TASK INSTRUCTIONS:
Copy the data below exactly, but not the pictures it contains.

··· RECORDS TO PROCESS ···

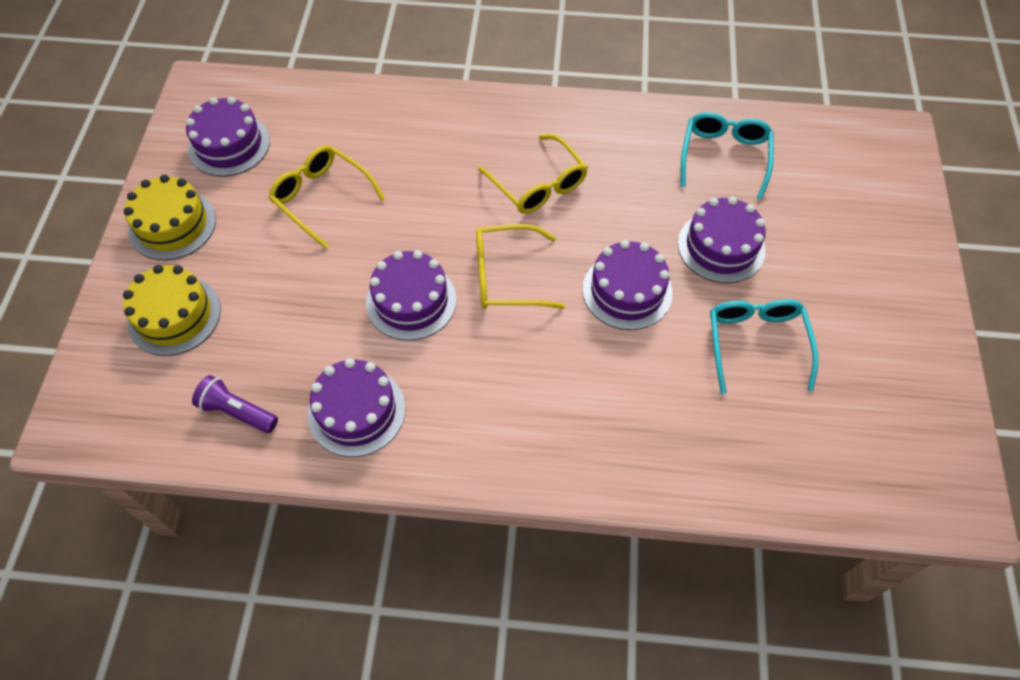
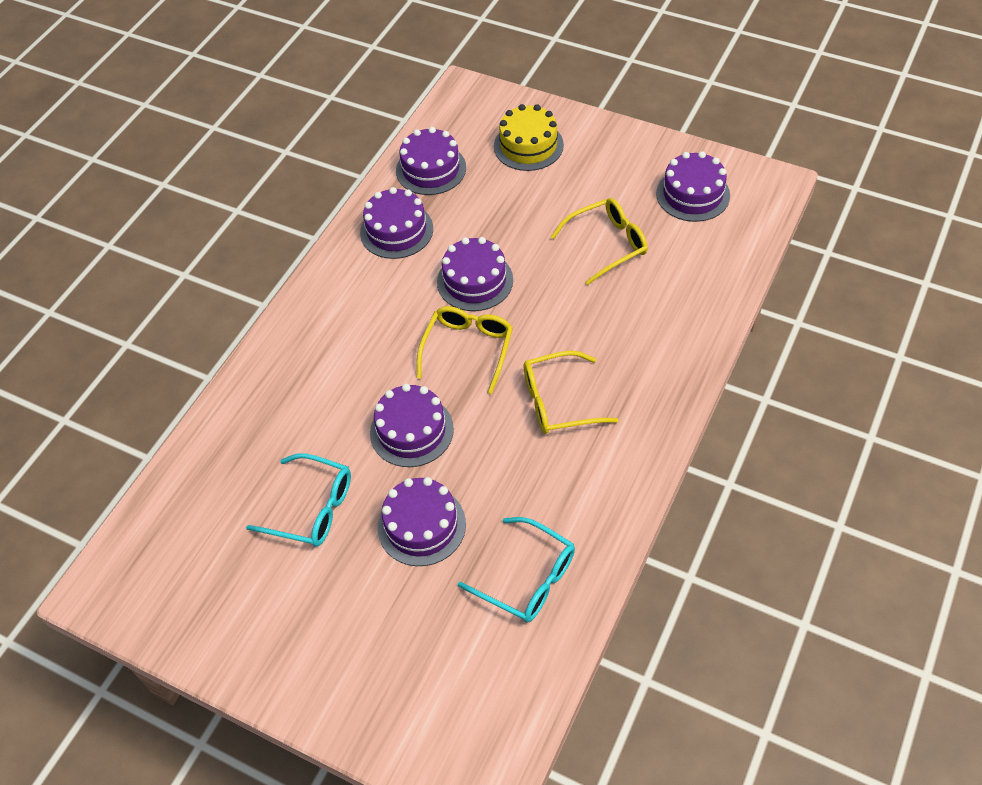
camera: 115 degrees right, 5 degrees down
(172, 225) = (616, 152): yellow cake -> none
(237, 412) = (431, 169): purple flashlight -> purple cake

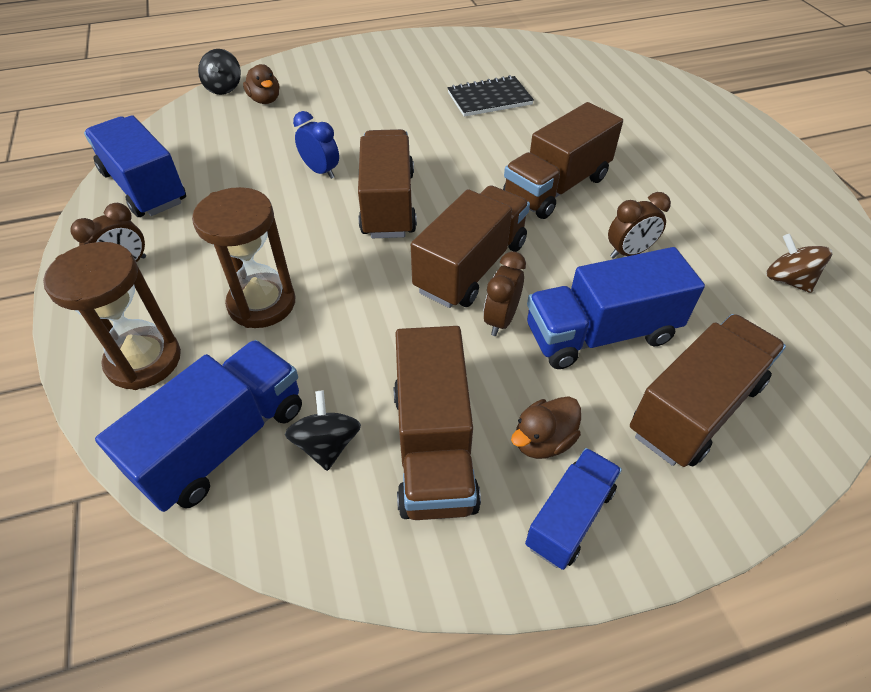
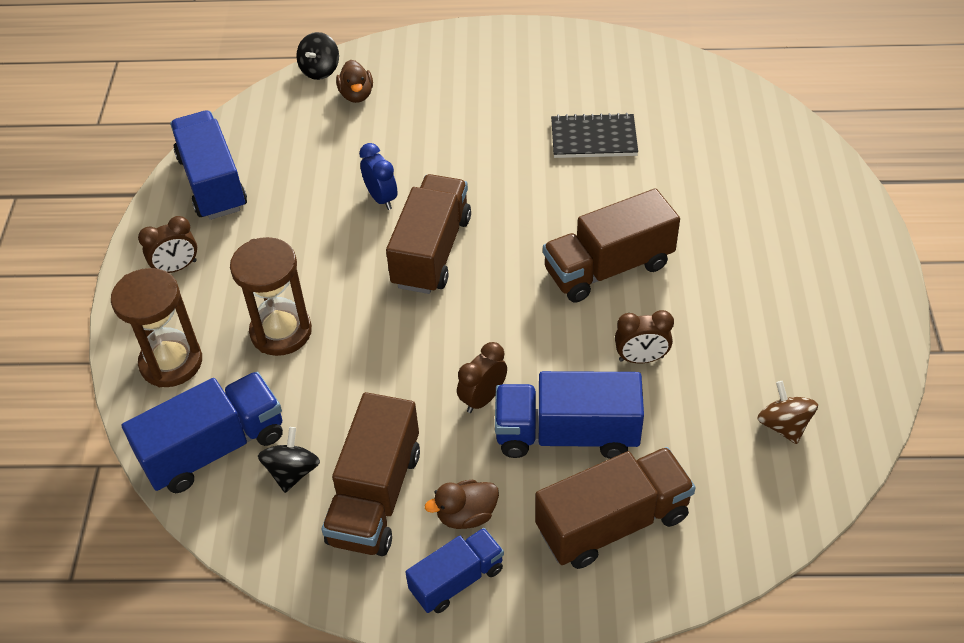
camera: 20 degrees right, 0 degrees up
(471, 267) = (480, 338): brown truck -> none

···

SOLUTION TO THIS EXERCISE:
camera: 115 degrees right, 5 degrees down
(172, 225) = (616, 152): yellow cake -> none
(237, 412) = (431, 169): purple flashlight -> purple cake

camera: 20 degrees right, 0 degrees up
(471, 267) = (480, 338): brown truck -> none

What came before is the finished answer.